***** Material provided *****
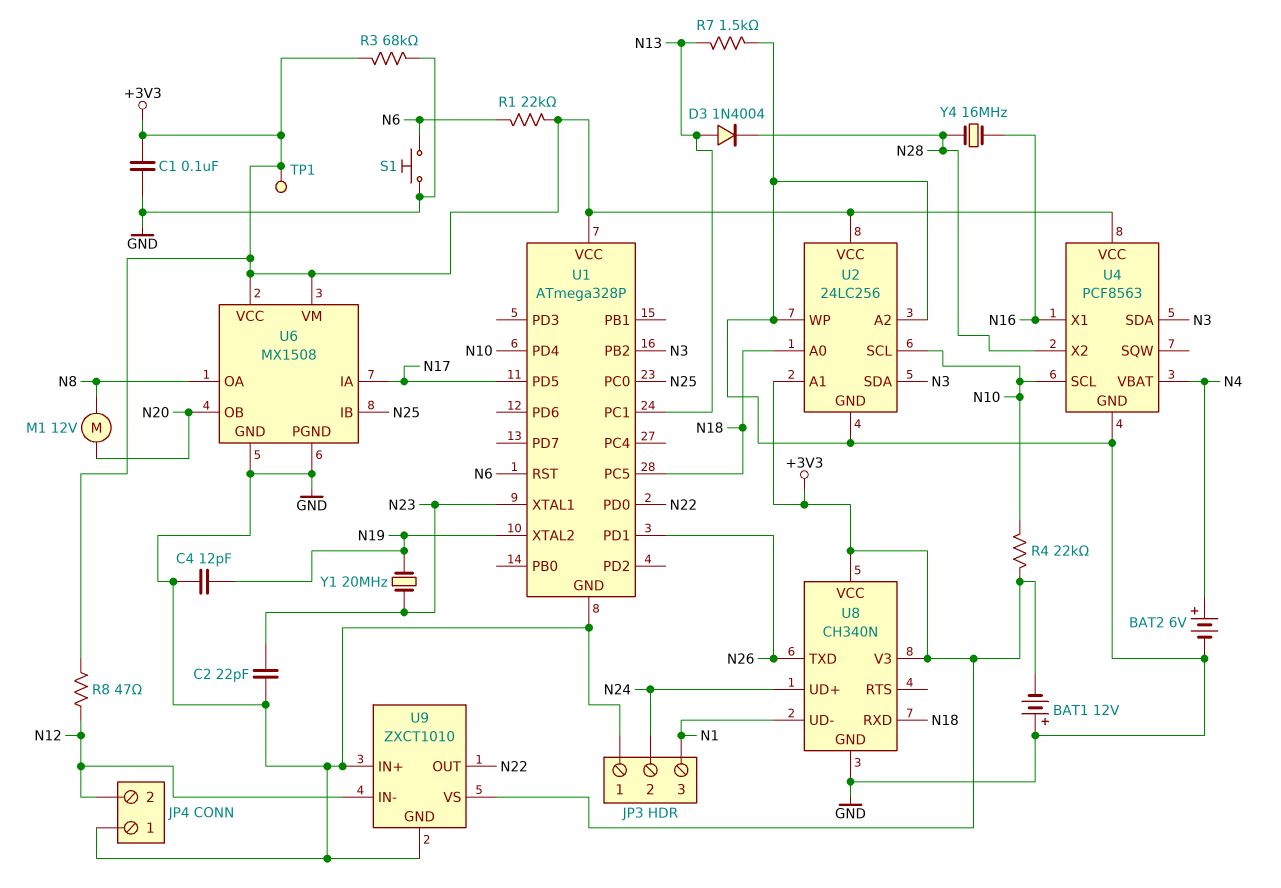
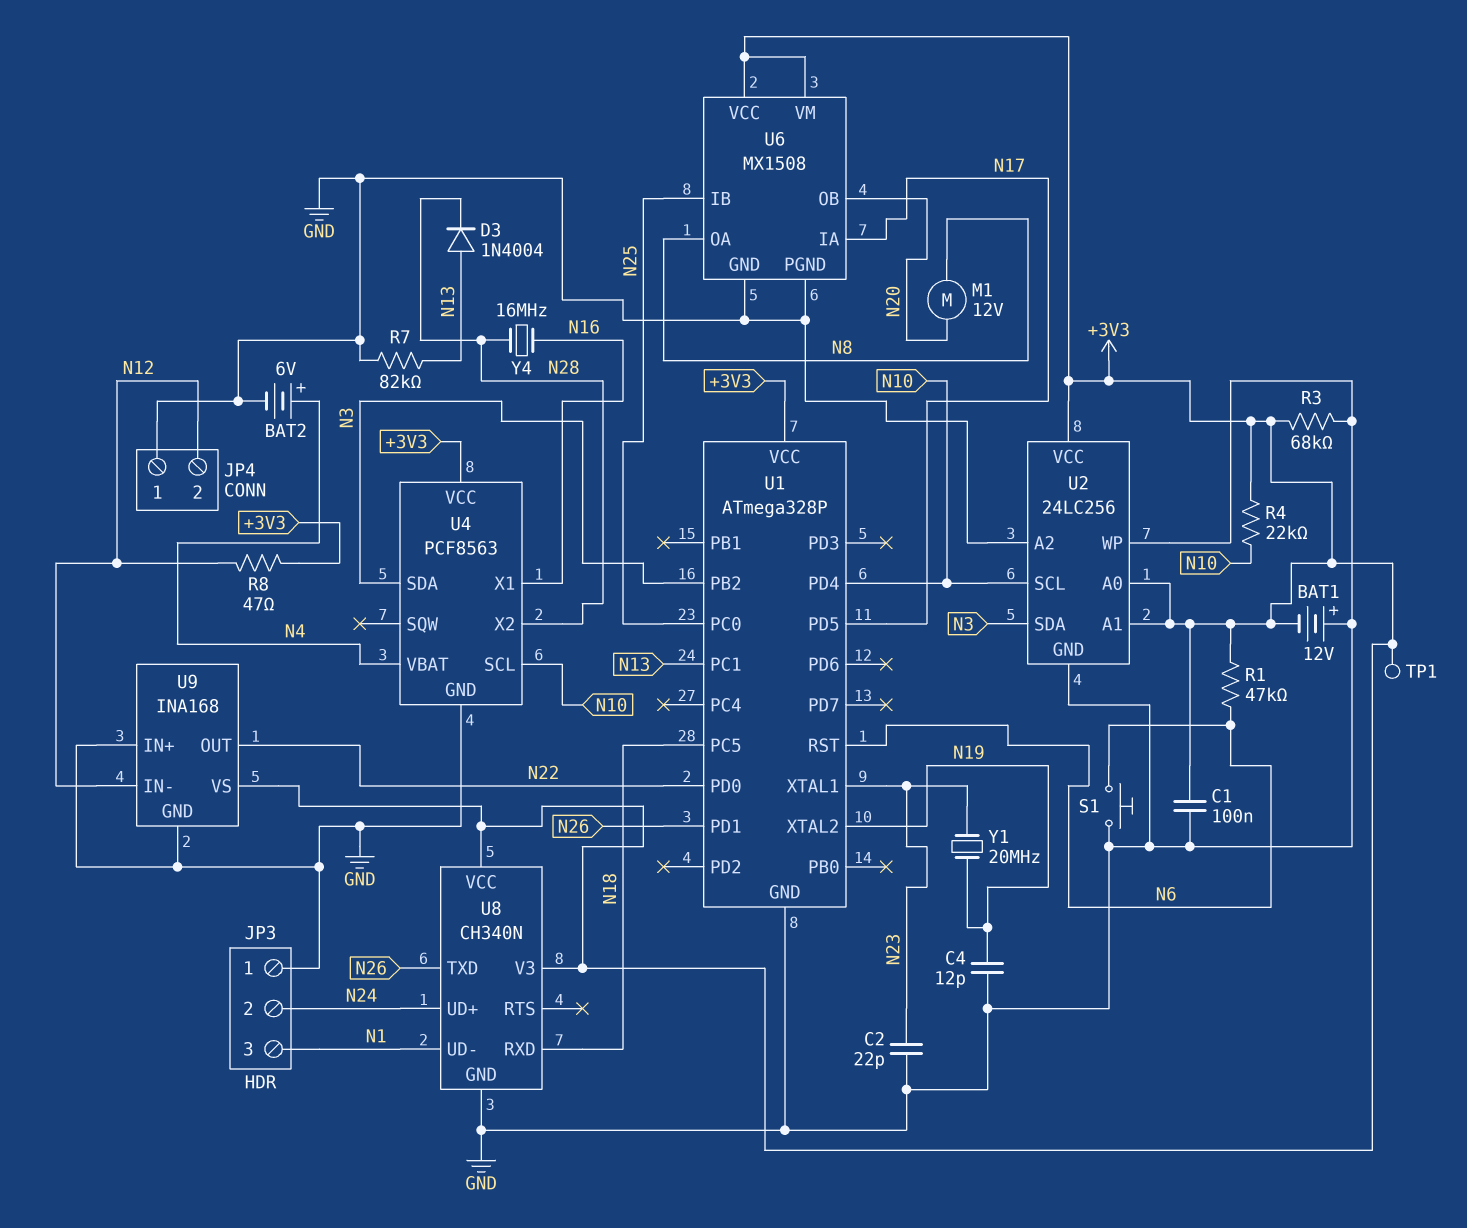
R1: 22k (+3V3, N6) -> 47k (+3V3, N6)
R7: 1.5k (GND, N13) -> 82k (GND, N13)
U2 pin A0: N18 -> +3V3
U9: ZXCT1010 -> INA168

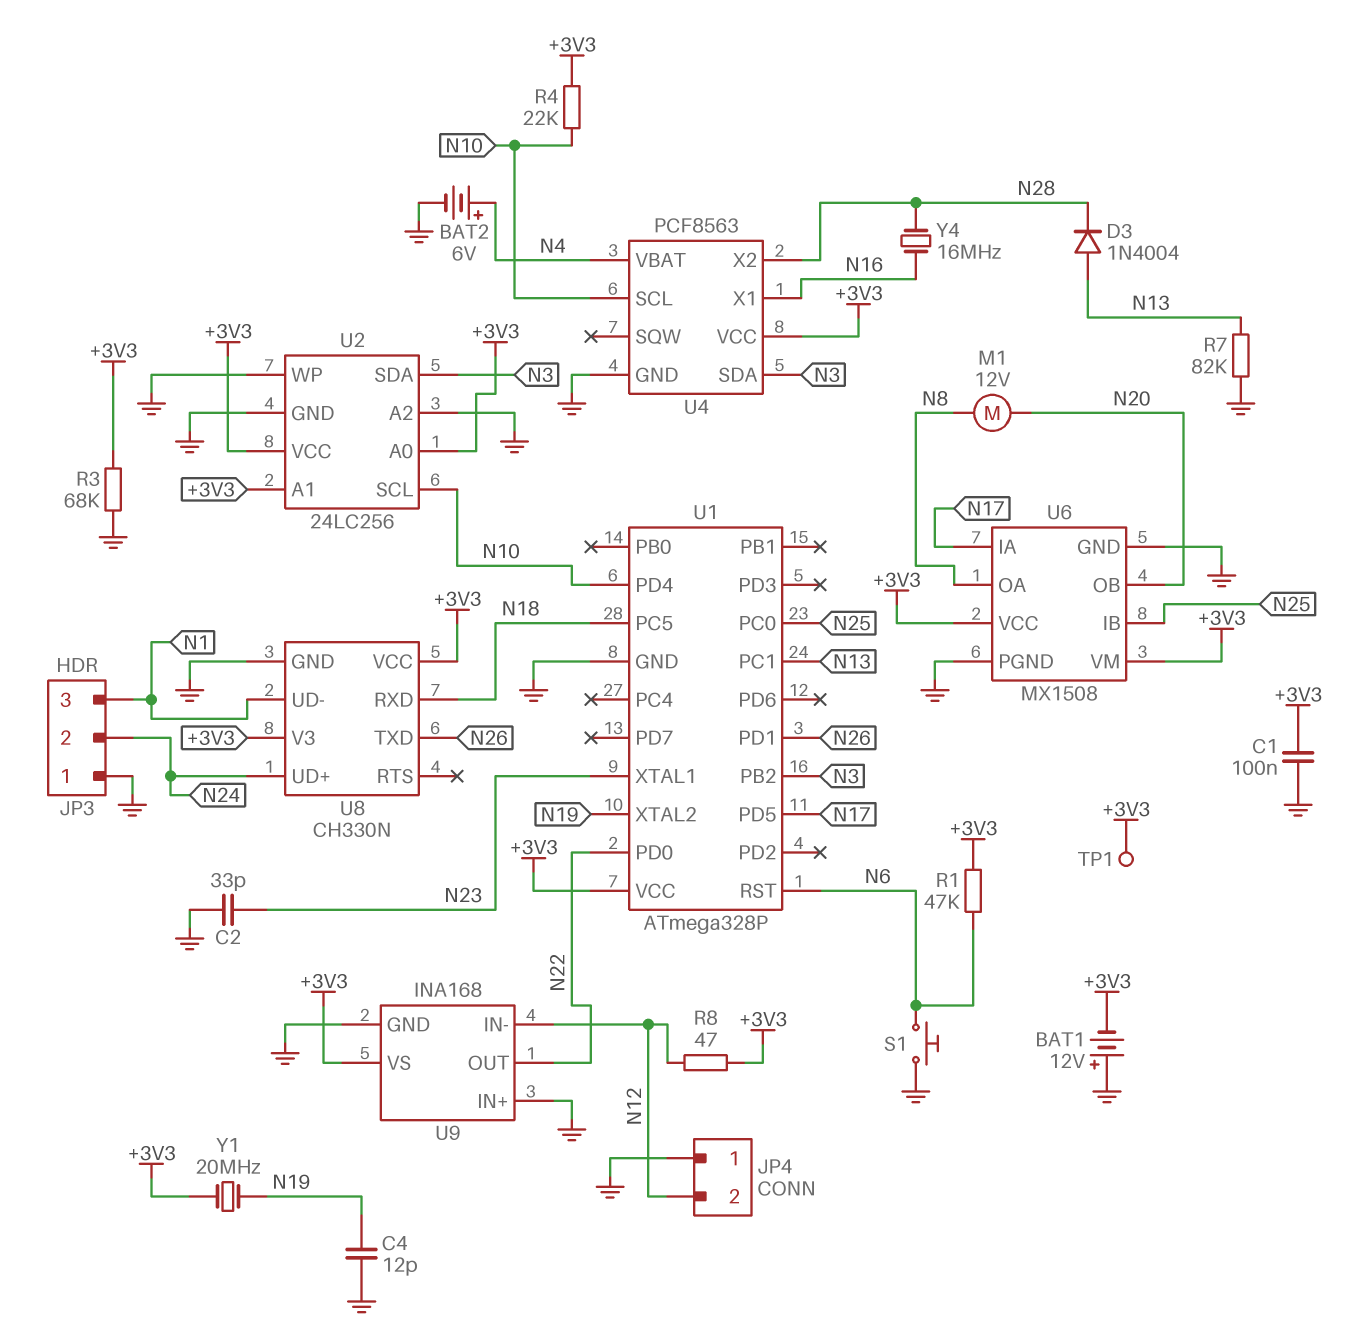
C2: 22pF (GND, N23) -> 33pF (GND, N23)
U8: CH340N -> CH330N
Y1: 20MHz (N19, N23) -> 20MHz (+3V3, N19)

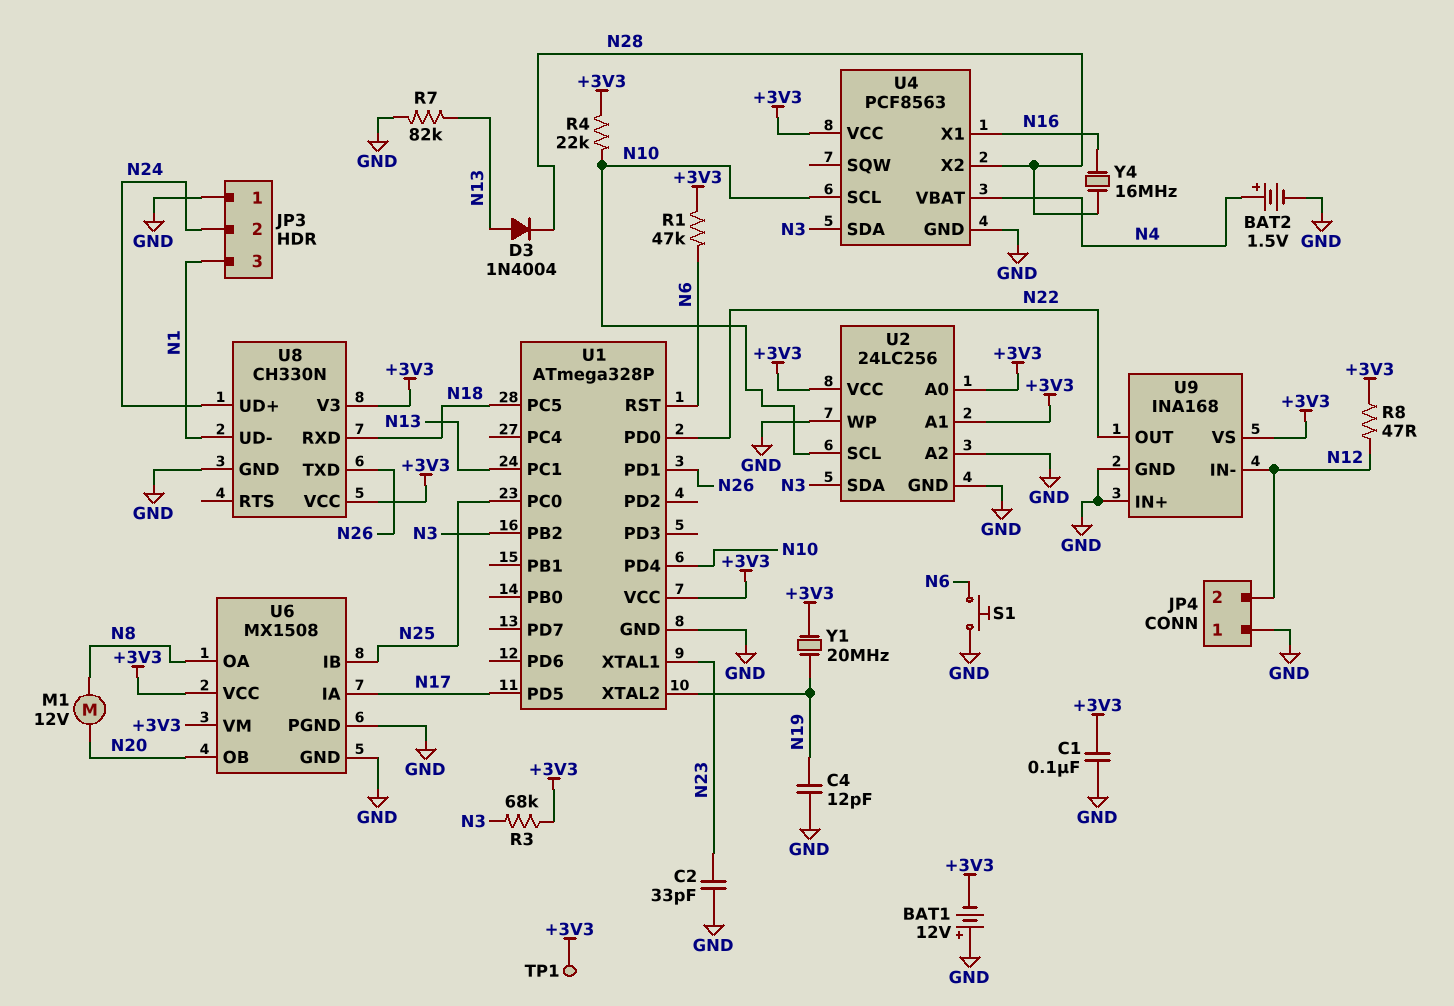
BAT2: 6V (plus N4, minus GND) -> 1.5V (plus N4, minus GND)
R3: 68k (+3V3, GND) -> 68k (+3V3, N3)

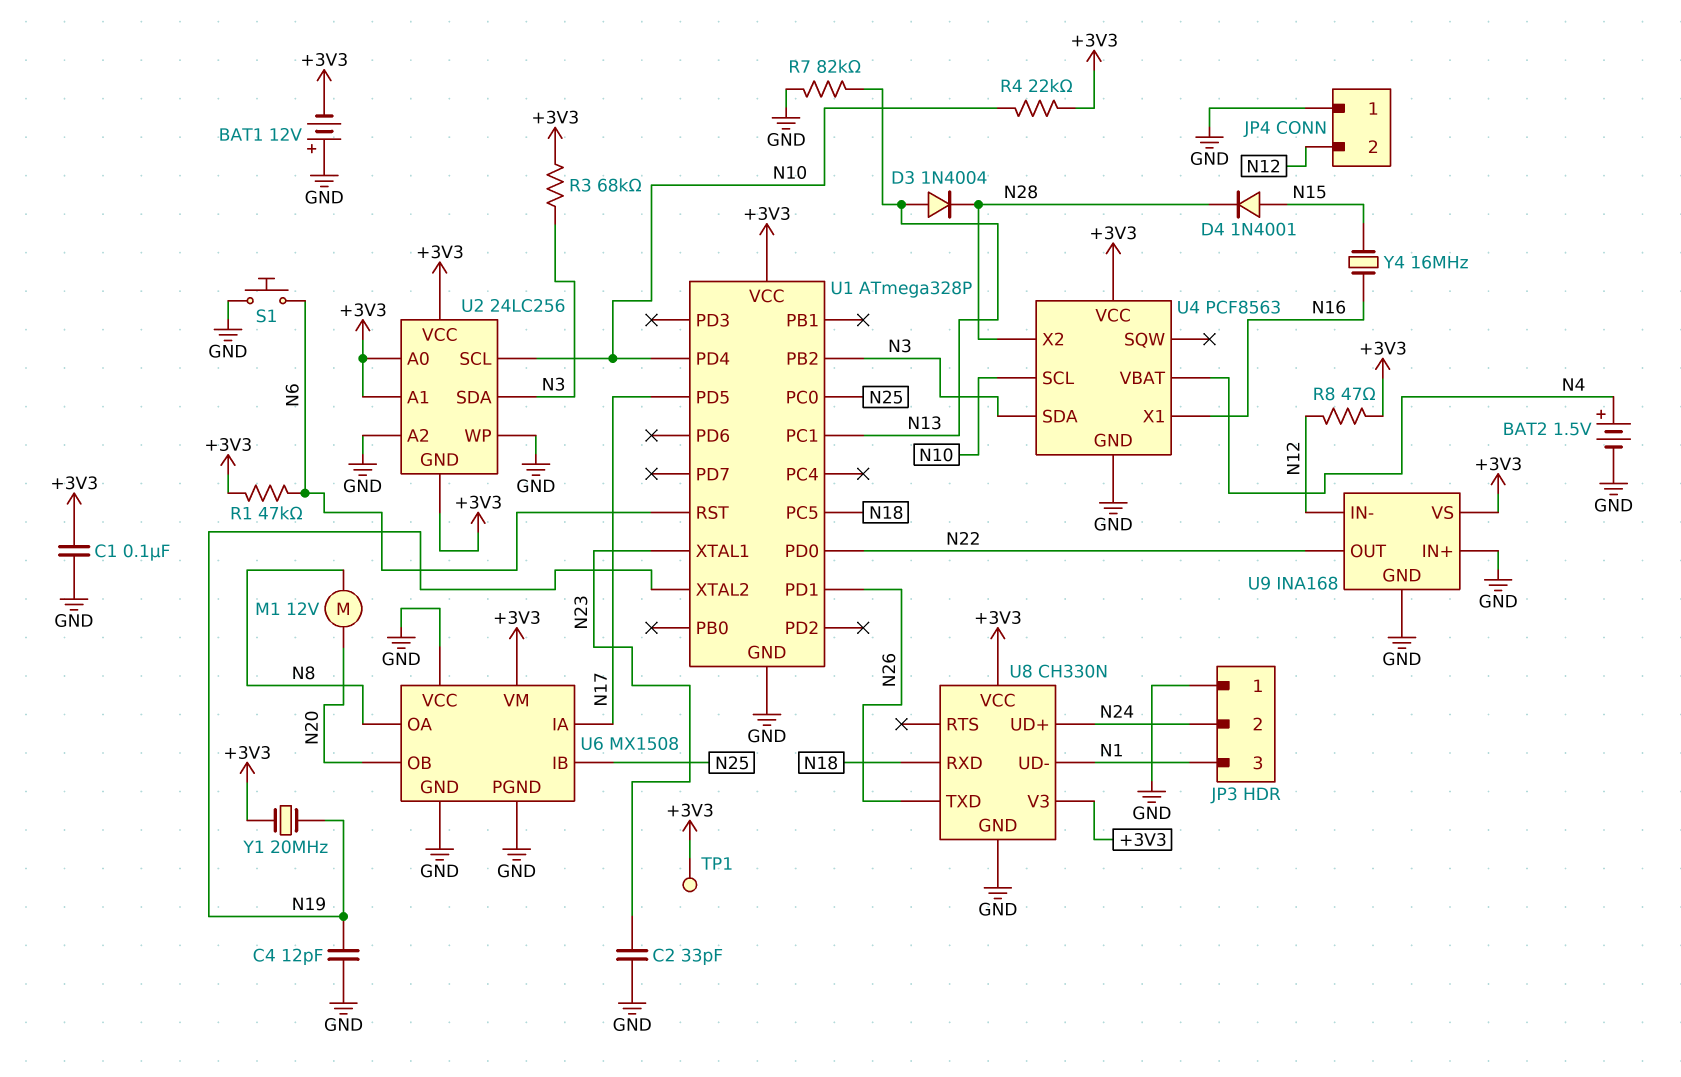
D4: none -> diode 1N4001 (A N15, K N28)
U2 pin GND: GND -> +3V3
U6 pin VCC: +3V3 -> GND
Y4: 16MHz (N16, N28) -> 16MHz (N15, N16)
*****
## Task statement
Without the images, output all the entries exactly as they stand.

## Result
R1: 22k (+3V3, N6) -> 47k (+3V3, N6)
R7: 1.5k (GND, N13) -> 82k (GND, N13)
U2 pin A0: N18 -> +3V3
U9: ZXCT1010 -> INA168

C2: 22pF (GND, N23) -> 33pF (GND, N23)
U8: CH340N -> CH330N
Y1: 20MHz (N19, N23) -> 20MHz (+3V3, N19)

BAT2: 6V (plus N4, minus GND) -> 1.5V (plus N4, minus GND)
R3: 68k (+3V3, GND) -> 68k (+3V3, N3)

D4: none -> diode 1N4001 (A N15, K N28)
U2 pin GND: GND -> +3V3
U6 pin VCC: +3V3 -> GND
Y4: 16MHz (N16, N28) -> 16MHz (N15, N16)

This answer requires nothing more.